### What to do
Where in the records does the word "degrees" occur? Copy each line in which it does.

### Input records
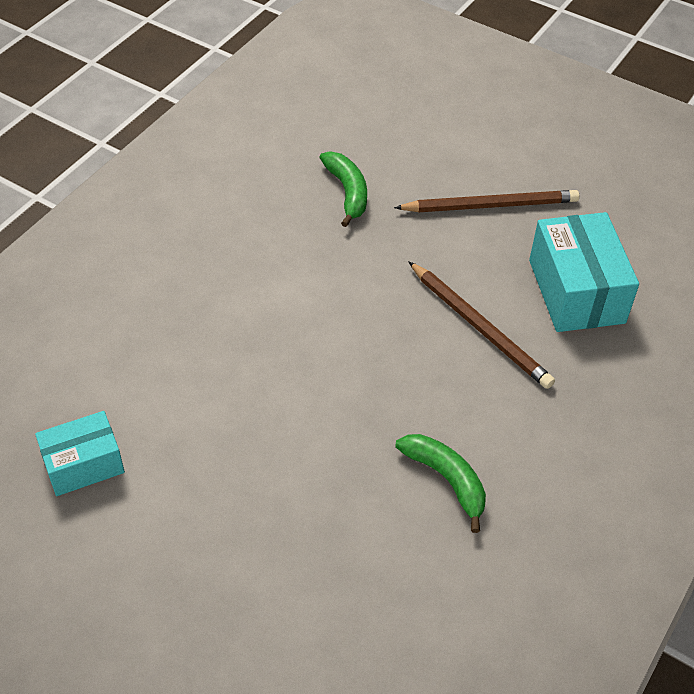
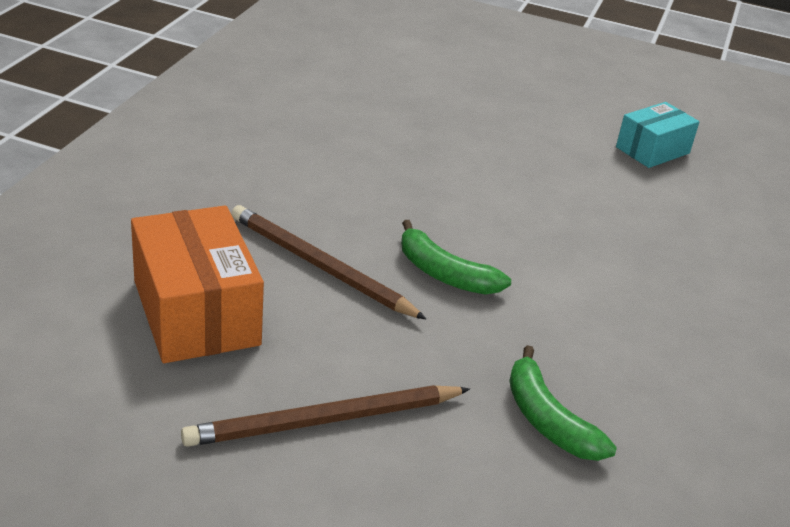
camera: 165 degrees right, 15 degrees down
(446, 480) = (335, 152): green banana -> green banana (444, 274)
(576, 291) = (196, 313): turquoise box -> orange box

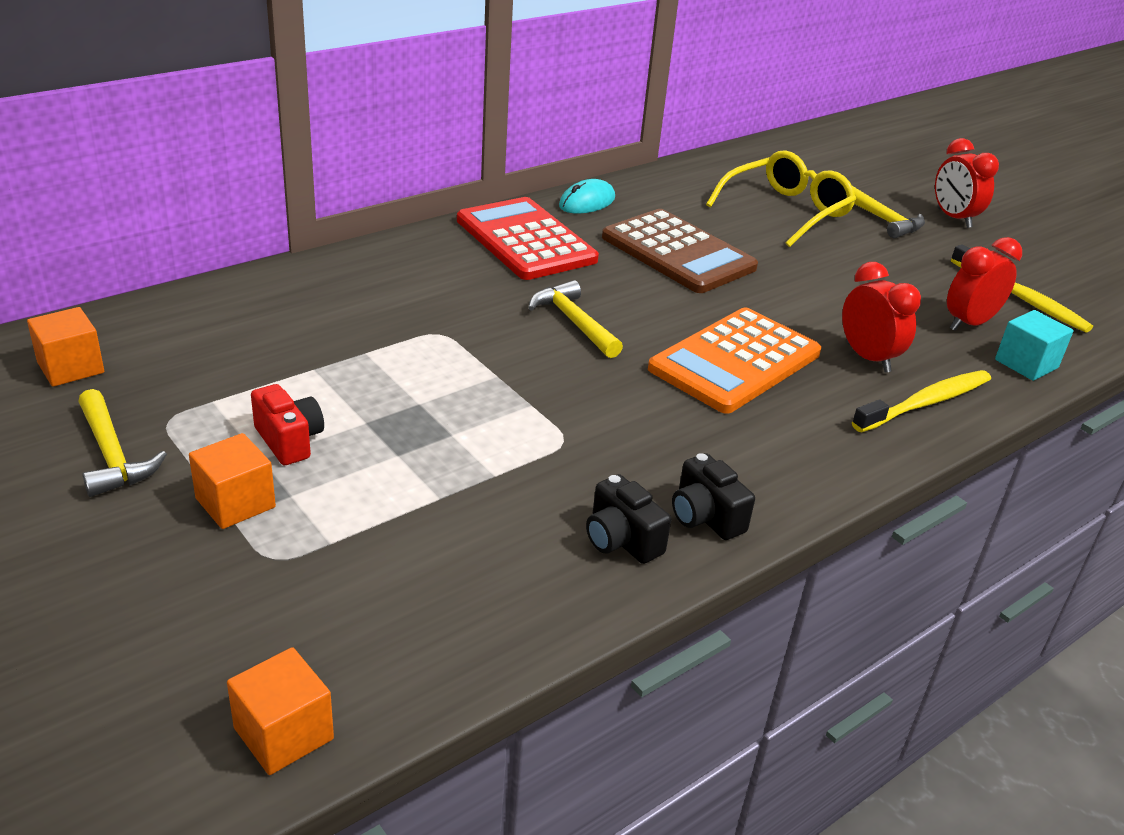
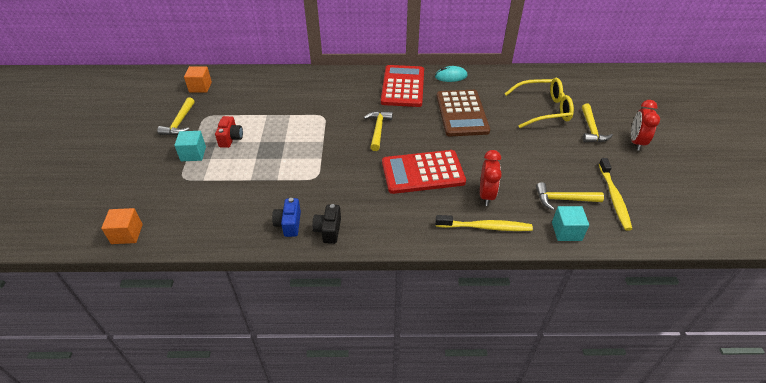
camera: 40 degrees right, 10 degrees up
(235, 503) = (193, 154): orange cube -> turquoise cube
(621, 540) = (289, 224): black camera -> blue camera
(735, 361) = (423, 172): orange calculator -> red calculator
(969, 323) = (563, 199): red clock -> yellow hammer

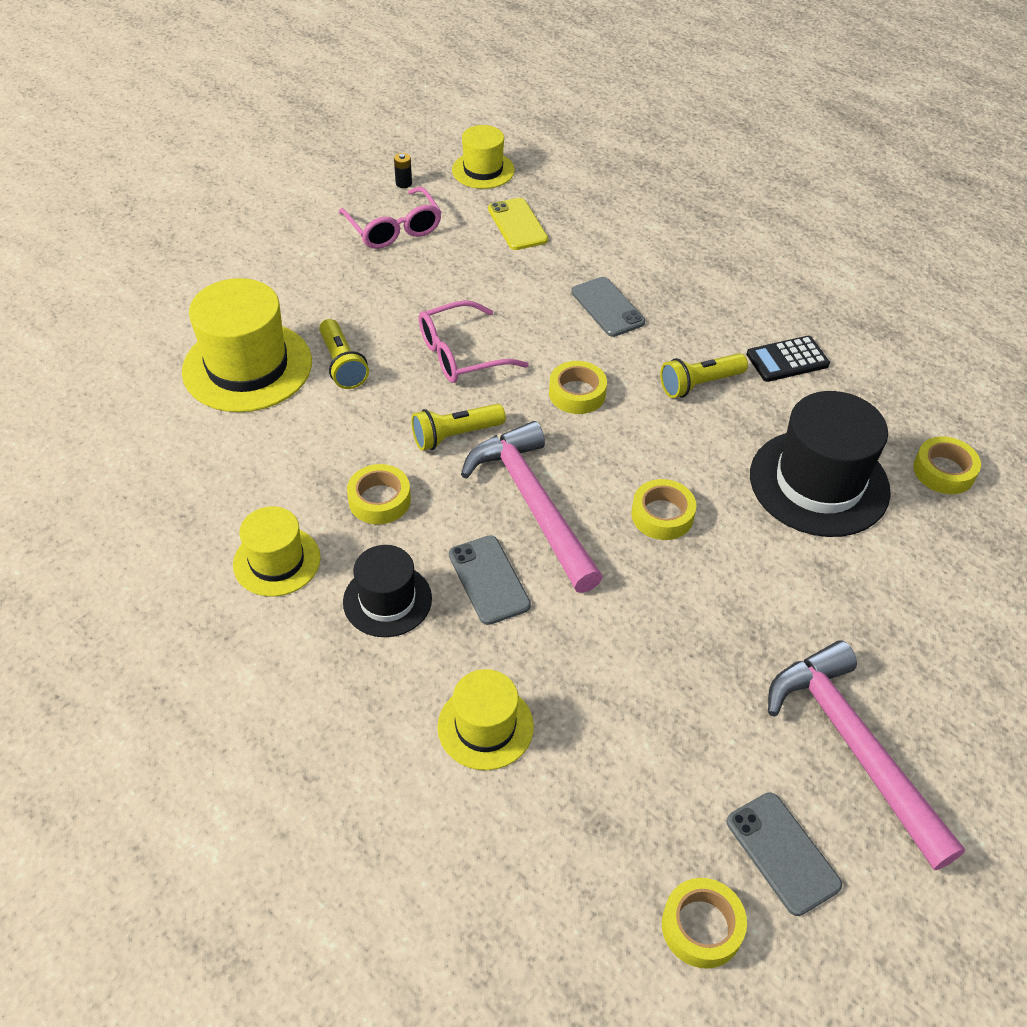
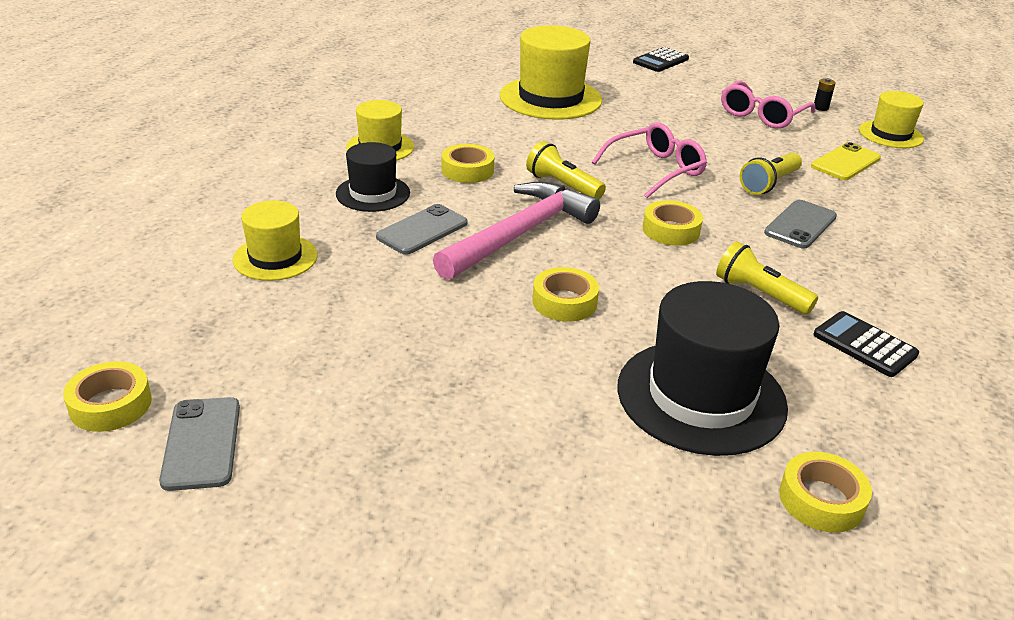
camera: 65 degrees right, 15 degrees down
(214, 239) = (660, 61): none -> black calculator
(342, 365) = (589, 128): yellow flashlight -> yellow flashlight (769, 184)
(461, 354) = (655, 170): pink glasses -> pink glasses turned 105 degrees clockwise
(782, 853) = (202, 443): grey phone -> grey phone turned 45 degrees counterclockwise
(854, 746) = (350, 476): pink hammer -> none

### Task answer
camera: 165 degrees right, 15 degrees down
camera: 40 degrees right, 10 degrees up
camera: 65 degrees right, 15 degrees down
(461, 354) = (655, 170): pink glasses -> pink glasses turned 105 degrees clockwise
(782, 853) = (202, 443): grey phone -> grey phone turned 45 degrees counterclockwise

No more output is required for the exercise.